─── DATA SHOWN ───
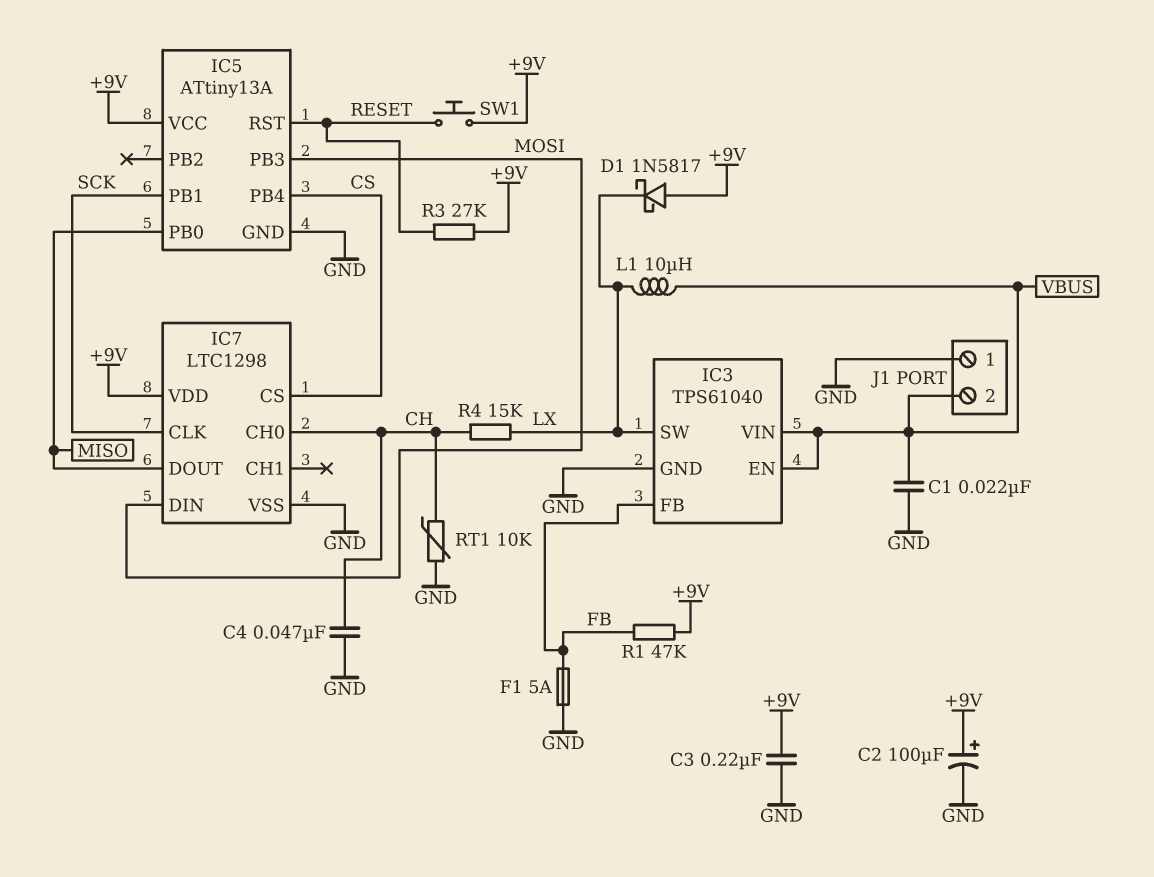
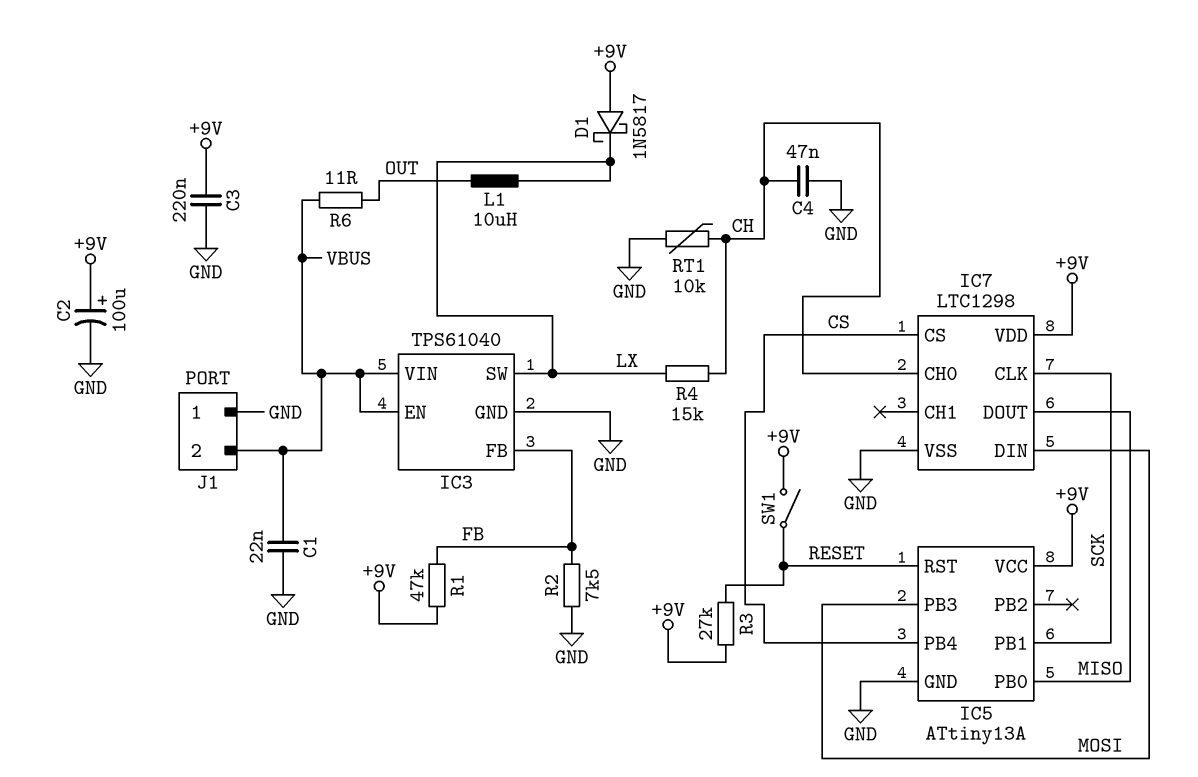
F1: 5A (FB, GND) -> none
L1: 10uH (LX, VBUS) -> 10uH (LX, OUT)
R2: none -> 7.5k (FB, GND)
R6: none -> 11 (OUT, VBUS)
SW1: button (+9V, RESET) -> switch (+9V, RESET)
───
─── DATA SHOWN ───
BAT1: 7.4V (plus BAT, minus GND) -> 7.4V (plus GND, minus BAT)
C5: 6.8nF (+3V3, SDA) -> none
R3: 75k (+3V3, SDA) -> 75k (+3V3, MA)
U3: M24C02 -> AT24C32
───
* _BRIEF_
Go through the records above, find each line with the string "none", and copy it.

* _WRITTEN RESPONSE_
F1: 5A (FB, GND) -> none
R2: none -> 7.5k (FB, GND)
R6: none -> 11 (OUT, VBUS)
C5: 6.8nF (+3V3, SDA) -> none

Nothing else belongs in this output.